Records contained in a dataset:
=== Section Start ===

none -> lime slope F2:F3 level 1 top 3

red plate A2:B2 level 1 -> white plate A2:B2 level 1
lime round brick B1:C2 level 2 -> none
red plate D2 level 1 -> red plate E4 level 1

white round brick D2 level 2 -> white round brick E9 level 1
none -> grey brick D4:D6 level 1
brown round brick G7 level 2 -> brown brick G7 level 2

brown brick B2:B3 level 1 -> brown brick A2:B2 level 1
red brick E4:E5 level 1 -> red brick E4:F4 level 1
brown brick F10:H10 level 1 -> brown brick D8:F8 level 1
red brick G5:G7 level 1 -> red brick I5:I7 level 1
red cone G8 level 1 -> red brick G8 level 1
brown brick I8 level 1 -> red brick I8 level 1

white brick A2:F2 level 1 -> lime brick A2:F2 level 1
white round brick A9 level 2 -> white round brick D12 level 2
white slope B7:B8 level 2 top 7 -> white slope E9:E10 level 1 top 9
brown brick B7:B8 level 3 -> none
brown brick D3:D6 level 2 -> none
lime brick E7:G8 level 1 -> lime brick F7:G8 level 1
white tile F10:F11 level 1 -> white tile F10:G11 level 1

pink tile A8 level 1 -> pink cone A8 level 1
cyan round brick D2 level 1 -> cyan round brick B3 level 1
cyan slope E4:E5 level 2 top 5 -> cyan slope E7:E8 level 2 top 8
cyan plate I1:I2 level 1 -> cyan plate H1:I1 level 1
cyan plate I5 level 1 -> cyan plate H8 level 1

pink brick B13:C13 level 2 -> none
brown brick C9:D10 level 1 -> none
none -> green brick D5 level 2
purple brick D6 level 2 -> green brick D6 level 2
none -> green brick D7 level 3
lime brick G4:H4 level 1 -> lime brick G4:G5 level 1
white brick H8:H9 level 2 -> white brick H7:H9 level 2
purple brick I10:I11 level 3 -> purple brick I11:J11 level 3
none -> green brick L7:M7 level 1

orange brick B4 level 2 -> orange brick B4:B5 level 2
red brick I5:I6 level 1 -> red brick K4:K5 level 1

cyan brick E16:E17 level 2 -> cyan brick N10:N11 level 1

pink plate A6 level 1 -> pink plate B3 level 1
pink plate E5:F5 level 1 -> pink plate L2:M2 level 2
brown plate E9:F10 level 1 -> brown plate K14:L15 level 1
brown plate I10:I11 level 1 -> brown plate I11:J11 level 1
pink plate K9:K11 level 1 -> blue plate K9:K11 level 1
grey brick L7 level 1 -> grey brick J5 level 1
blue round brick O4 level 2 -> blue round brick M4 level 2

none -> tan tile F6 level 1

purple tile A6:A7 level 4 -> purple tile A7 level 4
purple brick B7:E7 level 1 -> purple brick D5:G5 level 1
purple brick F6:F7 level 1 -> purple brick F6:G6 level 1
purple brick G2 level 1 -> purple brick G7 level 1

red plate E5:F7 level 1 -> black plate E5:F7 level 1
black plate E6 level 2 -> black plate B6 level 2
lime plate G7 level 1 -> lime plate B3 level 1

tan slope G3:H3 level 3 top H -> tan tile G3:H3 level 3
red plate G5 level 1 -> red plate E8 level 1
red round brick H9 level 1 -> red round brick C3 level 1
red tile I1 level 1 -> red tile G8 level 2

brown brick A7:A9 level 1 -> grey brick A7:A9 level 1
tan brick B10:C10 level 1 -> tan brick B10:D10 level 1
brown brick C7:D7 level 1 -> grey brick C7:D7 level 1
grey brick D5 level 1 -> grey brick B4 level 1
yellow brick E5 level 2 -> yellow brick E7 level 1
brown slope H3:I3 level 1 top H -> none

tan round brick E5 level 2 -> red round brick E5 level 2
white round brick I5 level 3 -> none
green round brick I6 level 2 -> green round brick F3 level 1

=== Section End ===

What you should do: Please go over the data above and copy each line with "tile" in it.

Task answer:
white tile F10:F11 level 1 -> white tile F10:G11 level 1
pink tile A8 level 1 -> pink cone A8 level 1
none -> tan tile F6 level 1
purple tile A6:A7 level 4 -> purple tile A7 level 4
tan slope G3:H3 level 3 top H -> tan tile G3:H3 level 3
red tile I1 level 1 -> red tile G8 level 2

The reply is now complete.